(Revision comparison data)
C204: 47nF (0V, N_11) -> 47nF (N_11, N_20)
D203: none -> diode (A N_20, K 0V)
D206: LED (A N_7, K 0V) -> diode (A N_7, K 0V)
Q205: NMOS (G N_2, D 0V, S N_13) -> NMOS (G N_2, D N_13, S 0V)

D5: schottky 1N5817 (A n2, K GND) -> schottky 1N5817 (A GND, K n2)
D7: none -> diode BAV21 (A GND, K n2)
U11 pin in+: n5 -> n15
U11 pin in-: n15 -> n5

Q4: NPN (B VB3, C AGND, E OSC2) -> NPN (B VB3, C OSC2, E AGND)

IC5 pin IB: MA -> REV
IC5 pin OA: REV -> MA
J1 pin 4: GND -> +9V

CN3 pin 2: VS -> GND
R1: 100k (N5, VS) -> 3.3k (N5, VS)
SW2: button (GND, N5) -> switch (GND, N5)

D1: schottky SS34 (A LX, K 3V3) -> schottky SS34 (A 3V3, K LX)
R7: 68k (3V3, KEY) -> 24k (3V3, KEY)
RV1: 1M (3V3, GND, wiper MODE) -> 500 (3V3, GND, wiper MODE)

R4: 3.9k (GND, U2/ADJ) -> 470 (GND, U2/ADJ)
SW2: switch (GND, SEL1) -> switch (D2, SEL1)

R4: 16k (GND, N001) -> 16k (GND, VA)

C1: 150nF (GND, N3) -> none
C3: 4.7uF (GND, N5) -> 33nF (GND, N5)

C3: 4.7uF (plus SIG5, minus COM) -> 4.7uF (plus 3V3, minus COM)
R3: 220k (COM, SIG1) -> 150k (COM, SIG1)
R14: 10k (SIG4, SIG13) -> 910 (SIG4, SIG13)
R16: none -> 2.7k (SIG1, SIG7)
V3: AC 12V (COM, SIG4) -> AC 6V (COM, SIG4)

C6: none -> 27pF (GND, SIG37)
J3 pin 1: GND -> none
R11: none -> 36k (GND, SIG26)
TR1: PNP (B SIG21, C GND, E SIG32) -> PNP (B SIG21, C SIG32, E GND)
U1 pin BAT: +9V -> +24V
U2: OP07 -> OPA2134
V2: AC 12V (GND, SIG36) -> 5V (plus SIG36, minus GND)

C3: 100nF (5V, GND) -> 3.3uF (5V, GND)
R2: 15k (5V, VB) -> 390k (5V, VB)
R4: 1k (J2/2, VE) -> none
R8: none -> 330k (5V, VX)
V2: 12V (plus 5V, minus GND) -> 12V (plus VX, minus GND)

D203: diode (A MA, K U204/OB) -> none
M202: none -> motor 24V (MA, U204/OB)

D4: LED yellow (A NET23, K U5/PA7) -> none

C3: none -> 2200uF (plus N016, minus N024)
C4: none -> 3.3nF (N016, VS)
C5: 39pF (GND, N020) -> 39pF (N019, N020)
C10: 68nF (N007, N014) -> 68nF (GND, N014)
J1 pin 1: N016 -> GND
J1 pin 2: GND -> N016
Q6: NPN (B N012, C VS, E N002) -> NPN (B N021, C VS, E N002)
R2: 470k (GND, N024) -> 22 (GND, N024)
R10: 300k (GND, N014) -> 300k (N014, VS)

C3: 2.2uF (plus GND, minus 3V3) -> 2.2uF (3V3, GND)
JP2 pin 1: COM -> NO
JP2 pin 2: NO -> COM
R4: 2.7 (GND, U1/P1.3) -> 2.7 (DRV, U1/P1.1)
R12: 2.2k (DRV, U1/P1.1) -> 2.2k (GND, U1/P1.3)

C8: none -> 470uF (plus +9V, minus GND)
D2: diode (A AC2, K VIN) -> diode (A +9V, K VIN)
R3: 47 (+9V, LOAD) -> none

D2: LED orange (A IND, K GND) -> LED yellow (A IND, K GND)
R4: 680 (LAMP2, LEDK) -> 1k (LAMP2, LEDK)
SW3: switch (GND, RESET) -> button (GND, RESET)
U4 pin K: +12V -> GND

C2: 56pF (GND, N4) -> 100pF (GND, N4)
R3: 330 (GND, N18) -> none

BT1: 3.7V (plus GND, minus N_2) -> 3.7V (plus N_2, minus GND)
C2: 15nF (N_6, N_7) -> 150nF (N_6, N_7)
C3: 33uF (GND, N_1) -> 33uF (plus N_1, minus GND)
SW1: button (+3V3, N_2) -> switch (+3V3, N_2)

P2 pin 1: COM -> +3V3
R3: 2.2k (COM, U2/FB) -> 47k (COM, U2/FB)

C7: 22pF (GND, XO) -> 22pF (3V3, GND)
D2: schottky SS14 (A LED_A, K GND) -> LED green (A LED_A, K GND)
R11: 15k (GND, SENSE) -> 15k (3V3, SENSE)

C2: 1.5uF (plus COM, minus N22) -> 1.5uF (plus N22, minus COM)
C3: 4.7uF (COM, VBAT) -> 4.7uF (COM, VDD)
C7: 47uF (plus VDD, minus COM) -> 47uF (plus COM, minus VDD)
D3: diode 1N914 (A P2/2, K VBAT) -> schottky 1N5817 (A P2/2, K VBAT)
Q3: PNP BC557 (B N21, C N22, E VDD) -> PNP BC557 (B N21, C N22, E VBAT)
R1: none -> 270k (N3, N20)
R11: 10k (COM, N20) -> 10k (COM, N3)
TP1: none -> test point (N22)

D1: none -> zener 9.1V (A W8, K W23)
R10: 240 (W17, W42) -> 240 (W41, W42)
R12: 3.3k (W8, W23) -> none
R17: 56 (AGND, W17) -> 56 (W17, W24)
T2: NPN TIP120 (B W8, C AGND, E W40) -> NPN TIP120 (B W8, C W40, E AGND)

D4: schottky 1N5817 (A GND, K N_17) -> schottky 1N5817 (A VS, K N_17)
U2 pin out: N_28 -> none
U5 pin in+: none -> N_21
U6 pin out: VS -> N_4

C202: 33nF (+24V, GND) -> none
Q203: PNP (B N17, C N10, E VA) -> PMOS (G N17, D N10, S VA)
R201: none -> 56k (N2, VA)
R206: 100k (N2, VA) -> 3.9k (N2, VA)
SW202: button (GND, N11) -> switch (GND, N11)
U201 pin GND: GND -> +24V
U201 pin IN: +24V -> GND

**WORK INSTRUCTION**:
Reproduce exactly the section above that begins at the line containing "R8: none -> 330k (5V, VX)" and ends at the line containing "R11: 15k (GND, SENSE) -> 15k (3V3, SENSE)", leaving out all other lines.

**RESULT BELOW**:
R8: none -> 330k (5V, VX)
V2: 12V (plus 5V, minus GND) -> 12V (plus VX, minus GND)

D203: diode (A MA, K U204/OB) -> none
M202: none -> motor 24V (MA, U204/OB)

D4: LED yellow (A NET23, K U5/PA7) -> none

C3: none -> 2200uF (plus N016, minus N024)
C4: none -> 3.3nF (N016, VS)
C5: 39pF (GND, N020) -> 39pF (N019, N020)
C10: 68nF (N007, N014) -> 68nF (GND, N014)
J1 pin 1: N016 -> GND
J1 pin 2: GND -> N016
Q6: NPN (B N012, C VS, E N002) -> NPN (B N021, C VS, E N002)
R2: 470k (GND, N024) -> 22 (GND, N024)
R10: 300k (GND, N014) -> 300k (N014, VS)

C3: 2.2uF (plus GND, minus 3V3) -> 2.2uF (3V3, GND)
JP2 pin 1: COM -> NO
JP2 pin 2: NO -> COM
R4: 2.7 (GND, U1/P1.3) -> 2.7 (DRV, U1/P1.1)
R12: 2.2k (DRV, U1/P1.1) -> 2.2k (GND, U1/P1.3)

C8: none -> 470uF (plus +9V, minus GND)
D2: diode (A AC2, K VIN) -> diode (A +9V, K VIN)
R3: 47 (+9V, LOAD) -> none

D2: LED orange (A IND, K GND) -> LED yellow (A IND, K GND)
R4: 680 (LAMP2, LEDK) -> 1k (LAMP2, LEDK)
SW3: switch (GND, RESET) -> button (GND, RESET)
U4 pin K: +12V -> GND

C2: 56pF (GND, N4) -> 100pF (GND, N4)
R3: 330 (GND, N18) -> none

BT1: 3.7V (plus GND, minus N_2) -> 3.7V (plus N_2, minus GND)
C2: 15nF (N_6, N_7) -> 150nF (N_6, N_7)
C3: 33uF (GND, N_1) -> 33uF (plus N_1, minus GND)
SW1: button (+3V3, N_2) -> switch (+3V3, N_2)

P2 pin 1: COM -> +3V3
R3: 2.2k (COM, U2/FB) -> 47k (COM, U2/FB)

C7: 22pF (GND, XO) -> 22pF (3V3, GND)
D2: schottky SS14 (A LED_A, K GND) -> LED green (A LED_A, K GND)
R11: 15k (GND, SENSE) -> 15k (3V3, SENSE)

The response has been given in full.